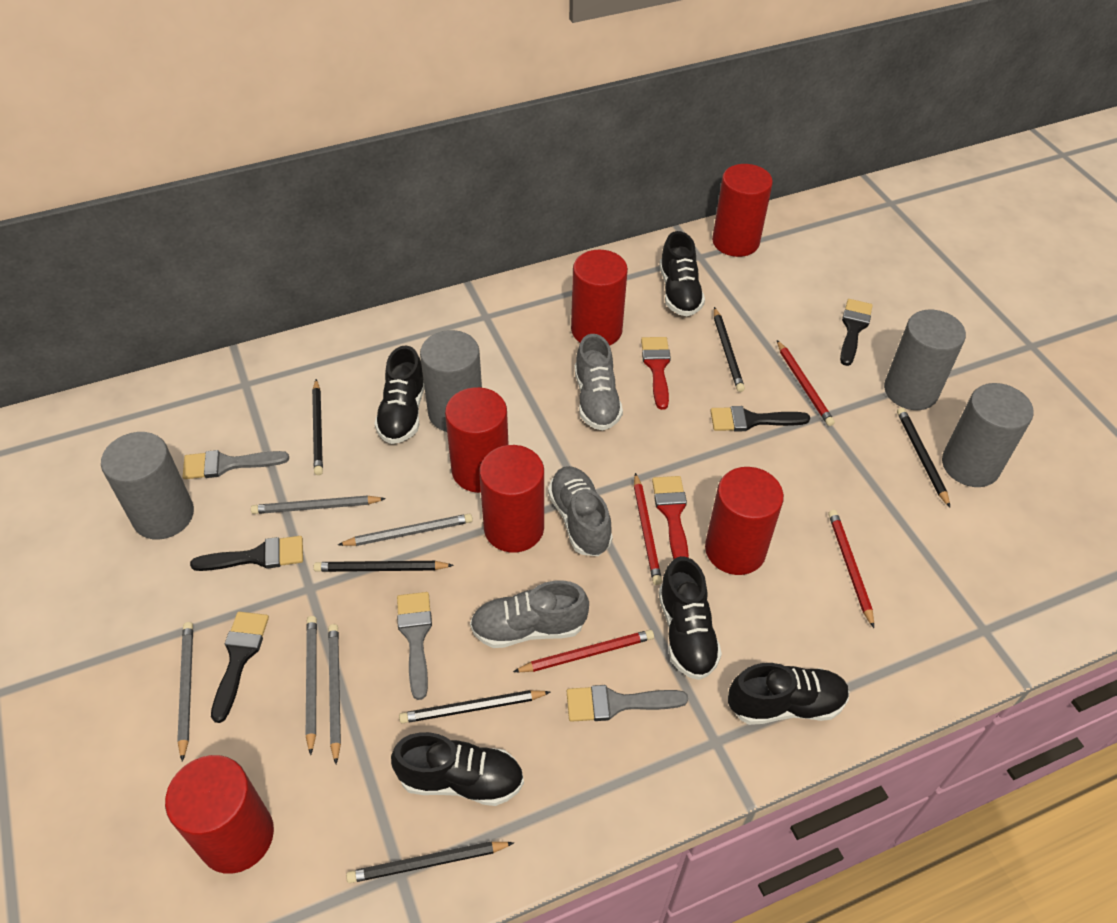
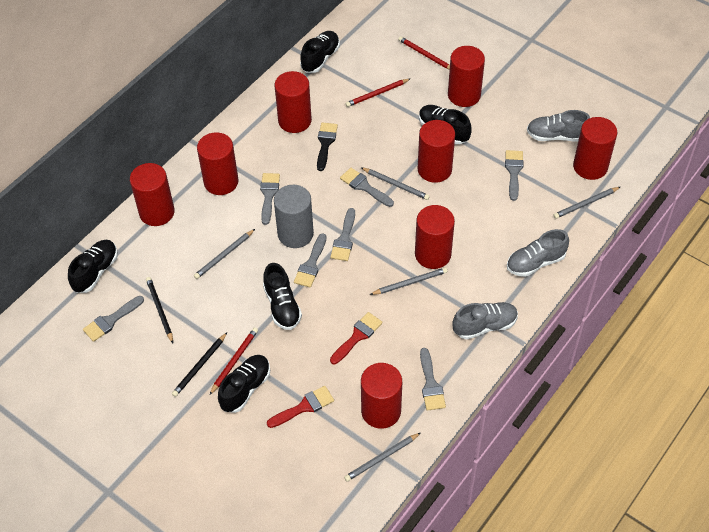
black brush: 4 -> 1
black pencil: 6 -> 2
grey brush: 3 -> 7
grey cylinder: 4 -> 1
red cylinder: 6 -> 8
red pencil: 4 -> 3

━━━

#### TASK DETAILS:
Wherever a picture appears in the records above, leave it out and transcribe everything else exactly.

#### YOUR RESPONSE:
black brush: 4 -> 1
black pencil: 6 -> 2
grey brush: 3 -> 7
grey cylinder: 4 -> 1
red cylinder: 6 -> 8
red pencil: 4 -> 3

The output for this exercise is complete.